══ Data for this task ══

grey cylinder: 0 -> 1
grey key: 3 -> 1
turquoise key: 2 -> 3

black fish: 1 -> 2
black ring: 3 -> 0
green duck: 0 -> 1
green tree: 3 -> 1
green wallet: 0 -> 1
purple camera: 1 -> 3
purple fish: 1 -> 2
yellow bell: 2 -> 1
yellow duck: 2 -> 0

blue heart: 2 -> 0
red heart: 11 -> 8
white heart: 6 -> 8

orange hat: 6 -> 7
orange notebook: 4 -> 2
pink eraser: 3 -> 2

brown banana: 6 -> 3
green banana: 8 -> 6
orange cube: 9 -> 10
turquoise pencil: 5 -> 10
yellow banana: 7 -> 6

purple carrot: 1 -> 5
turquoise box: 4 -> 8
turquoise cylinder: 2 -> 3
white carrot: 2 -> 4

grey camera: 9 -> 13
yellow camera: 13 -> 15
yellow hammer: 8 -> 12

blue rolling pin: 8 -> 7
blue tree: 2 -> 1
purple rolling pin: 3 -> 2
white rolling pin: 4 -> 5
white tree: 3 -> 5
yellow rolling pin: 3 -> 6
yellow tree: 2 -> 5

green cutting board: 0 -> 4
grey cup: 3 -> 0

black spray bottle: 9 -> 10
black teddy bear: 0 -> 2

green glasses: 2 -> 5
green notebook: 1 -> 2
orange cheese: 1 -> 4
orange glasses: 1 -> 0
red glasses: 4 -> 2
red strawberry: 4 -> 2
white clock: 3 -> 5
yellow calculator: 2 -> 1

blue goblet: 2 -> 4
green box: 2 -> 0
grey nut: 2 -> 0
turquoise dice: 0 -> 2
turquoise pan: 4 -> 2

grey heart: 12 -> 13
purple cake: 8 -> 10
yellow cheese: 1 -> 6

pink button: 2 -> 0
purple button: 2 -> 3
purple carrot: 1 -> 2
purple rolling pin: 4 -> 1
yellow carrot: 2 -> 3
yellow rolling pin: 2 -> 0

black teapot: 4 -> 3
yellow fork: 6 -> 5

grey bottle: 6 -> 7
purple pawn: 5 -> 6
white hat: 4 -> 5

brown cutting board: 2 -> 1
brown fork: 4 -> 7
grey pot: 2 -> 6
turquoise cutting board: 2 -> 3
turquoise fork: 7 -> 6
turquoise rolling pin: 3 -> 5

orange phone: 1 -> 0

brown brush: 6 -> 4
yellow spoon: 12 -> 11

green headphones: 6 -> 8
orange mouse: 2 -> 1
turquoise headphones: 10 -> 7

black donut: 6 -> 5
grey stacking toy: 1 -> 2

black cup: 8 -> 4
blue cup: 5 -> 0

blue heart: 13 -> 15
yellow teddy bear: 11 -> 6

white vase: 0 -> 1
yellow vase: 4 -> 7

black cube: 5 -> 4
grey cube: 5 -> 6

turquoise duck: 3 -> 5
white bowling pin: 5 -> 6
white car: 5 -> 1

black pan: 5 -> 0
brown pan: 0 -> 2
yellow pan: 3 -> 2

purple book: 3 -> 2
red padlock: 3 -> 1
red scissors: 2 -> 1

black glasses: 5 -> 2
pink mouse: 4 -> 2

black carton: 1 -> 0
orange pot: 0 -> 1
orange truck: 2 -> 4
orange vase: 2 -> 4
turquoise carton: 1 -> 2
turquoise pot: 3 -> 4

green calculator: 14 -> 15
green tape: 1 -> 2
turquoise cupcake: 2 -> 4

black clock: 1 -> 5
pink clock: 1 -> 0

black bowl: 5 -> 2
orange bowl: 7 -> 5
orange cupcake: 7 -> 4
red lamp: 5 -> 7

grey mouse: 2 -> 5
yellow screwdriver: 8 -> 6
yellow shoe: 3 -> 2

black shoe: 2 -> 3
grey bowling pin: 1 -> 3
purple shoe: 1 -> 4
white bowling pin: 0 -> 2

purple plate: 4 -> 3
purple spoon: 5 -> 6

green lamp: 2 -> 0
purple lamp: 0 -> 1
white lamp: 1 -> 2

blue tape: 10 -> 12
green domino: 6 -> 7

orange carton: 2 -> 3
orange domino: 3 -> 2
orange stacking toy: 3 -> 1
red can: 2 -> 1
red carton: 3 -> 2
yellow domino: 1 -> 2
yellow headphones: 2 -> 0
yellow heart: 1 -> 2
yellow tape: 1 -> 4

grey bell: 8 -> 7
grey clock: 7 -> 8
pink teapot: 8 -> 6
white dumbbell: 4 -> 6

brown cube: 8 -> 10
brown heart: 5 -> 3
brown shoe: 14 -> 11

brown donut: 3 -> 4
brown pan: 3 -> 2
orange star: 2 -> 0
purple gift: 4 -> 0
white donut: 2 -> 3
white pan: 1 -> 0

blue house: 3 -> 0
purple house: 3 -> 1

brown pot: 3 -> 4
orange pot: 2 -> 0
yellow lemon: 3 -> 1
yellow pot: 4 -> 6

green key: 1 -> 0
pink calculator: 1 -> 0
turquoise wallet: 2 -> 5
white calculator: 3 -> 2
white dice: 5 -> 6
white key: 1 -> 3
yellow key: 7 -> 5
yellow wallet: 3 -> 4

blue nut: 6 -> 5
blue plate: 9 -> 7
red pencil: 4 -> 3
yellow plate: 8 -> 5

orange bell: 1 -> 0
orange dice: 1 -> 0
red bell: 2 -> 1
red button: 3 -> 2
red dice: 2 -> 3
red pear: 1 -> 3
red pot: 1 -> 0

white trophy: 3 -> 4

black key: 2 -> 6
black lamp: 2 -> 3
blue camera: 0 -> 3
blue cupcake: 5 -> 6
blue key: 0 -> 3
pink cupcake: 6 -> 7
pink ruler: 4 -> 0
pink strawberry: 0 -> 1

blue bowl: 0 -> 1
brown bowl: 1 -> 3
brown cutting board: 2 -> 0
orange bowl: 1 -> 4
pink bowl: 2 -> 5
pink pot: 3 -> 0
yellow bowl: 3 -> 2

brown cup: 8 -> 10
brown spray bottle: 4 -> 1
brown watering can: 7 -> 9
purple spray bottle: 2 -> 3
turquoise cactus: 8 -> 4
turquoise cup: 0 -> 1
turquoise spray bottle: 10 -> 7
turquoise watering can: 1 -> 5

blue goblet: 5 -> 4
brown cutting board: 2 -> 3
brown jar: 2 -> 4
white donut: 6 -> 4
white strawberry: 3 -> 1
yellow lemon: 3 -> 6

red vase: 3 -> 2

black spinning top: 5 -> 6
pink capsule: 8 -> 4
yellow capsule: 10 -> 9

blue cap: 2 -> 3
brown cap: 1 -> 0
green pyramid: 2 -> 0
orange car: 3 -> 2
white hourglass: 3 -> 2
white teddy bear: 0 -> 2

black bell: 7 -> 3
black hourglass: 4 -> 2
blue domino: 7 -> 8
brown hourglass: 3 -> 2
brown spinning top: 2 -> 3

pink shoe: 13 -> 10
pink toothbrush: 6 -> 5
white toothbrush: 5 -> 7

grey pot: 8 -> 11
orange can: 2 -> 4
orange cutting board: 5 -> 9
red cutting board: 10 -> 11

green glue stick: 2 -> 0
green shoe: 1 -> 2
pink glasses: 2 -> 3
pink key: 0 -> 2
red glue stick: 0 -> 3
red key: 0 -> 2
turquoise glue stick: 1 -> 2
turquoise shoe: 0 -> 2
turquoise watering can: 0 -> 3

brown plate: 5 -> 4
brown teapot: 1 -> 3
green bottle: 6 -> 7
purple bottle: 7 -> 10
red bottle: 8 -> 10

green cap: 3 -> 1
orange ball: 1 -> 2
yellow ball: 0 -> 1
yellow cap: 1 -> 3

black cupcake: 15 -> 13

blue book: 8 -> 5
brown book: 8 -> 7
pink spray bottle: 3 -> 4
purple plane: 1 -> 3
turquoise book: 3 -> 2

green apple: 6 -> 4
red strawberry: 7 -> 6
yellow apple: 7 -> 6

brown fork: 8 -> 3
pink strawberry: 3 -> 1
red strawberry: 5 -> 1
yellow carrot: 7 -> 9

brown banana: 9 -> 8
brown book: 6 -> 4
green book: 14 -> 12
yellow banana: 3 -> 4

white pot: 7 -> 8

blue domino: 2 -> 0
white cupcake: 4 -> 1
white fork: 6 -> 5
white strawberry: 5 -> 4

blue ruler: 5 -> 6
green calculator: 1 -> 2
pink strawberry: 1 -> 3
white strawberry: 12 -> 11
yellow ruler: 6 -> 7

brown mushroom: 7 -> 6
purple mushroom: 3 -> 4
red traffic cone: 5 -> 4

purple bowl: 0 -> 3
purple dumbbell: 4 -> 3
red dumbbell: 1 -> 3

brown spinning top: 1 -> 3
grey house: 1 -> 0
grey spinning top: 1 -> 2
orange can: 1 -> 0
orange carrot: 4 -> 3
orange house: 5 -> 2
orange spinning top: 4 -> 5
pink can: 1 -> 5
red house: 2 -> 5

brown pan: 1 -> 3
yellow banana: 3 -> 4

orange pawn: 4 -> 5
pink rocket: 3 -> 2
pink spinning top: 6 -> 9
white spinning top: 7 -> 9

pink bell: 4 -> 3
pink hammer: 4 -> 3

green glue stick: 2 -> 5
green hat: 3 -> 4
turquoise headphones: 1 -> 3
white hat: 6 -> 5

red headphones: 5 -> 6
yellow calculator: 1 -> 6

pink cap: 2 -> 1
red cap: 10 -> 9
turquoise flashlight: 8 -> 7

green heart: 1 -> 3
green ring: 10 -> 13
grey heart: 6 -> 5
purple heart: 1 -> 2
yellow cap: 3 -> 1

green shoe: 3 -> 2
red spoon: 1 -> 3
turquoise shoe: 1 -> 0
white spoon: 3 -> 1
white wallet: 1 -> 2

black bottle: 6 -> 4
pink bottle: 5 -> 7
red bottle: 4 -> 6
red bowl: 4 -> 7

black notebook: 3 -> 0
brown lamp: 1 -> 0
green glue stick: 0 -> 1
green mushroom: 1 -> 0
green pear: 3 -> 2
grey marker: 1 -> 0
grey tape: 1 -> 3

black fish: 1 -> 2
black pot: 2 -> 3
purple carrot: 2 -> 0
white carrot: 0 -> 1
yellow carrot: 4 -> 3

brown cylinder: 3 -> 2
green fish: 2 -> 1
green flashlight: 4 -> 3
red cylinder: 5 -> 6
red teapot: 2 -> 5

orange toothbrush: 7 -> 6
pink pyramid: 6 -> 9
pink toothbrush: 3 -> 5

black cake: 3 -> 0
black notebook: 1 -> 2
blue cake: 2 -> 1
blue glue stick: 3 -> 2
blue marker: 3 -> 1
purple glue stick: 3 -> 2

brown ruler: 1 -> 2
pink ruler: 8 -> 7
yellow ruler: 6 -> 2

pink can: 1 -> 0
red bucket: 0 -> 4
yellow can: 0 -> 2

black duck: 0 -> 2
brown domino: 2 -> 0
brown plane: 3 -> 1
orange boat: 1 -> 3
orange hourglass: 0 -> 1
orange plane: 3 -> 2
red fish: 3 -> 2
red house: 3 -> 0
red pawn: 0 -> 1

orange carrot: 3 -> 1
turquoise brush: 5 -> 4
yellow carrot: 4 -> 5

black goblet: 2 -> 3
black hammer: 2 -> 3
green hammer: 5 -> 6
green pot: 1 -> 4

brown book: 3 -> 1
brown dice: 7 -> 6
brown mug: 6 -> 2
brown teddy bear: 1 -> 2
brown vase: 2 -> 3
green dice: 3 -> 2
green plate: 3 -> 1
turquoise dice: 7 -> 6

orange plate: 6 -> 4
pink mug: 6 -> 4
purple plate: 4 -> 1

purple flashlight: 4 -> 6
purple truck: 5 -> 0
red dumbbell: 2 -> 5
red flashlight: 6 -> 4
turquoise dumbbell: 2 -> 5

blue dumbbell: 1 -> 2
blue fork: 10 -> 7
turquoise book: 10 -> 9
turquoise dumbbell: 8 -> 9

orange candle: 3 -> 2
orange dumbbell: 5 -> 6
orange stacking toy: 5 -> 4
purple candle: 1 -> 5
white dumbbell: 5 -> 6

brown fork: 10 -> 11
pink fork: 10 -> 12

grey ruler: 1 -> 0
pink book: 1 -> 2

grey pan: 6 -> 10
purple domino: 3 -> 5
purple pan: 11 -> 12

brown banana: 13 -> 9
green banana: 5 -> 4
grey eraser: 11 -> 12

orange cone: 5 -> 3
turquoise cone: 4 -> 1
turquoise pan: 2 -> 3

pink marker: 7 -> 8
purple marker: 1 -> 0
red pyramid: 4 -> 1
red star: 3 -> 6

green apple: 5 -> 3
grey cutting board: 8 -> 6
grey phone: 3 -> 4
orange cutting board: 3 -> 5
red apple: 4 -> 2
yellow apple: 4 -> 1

═══

Task brief → Find the lines in the entries above where "flashlight" occurs, and copy each of them.

Exercise result →
turquoise flashlight: 8 -> 7
green flashlight: 4 -> 3
purple flashlight: 4 -> 6
red flashlight: 6 -> 4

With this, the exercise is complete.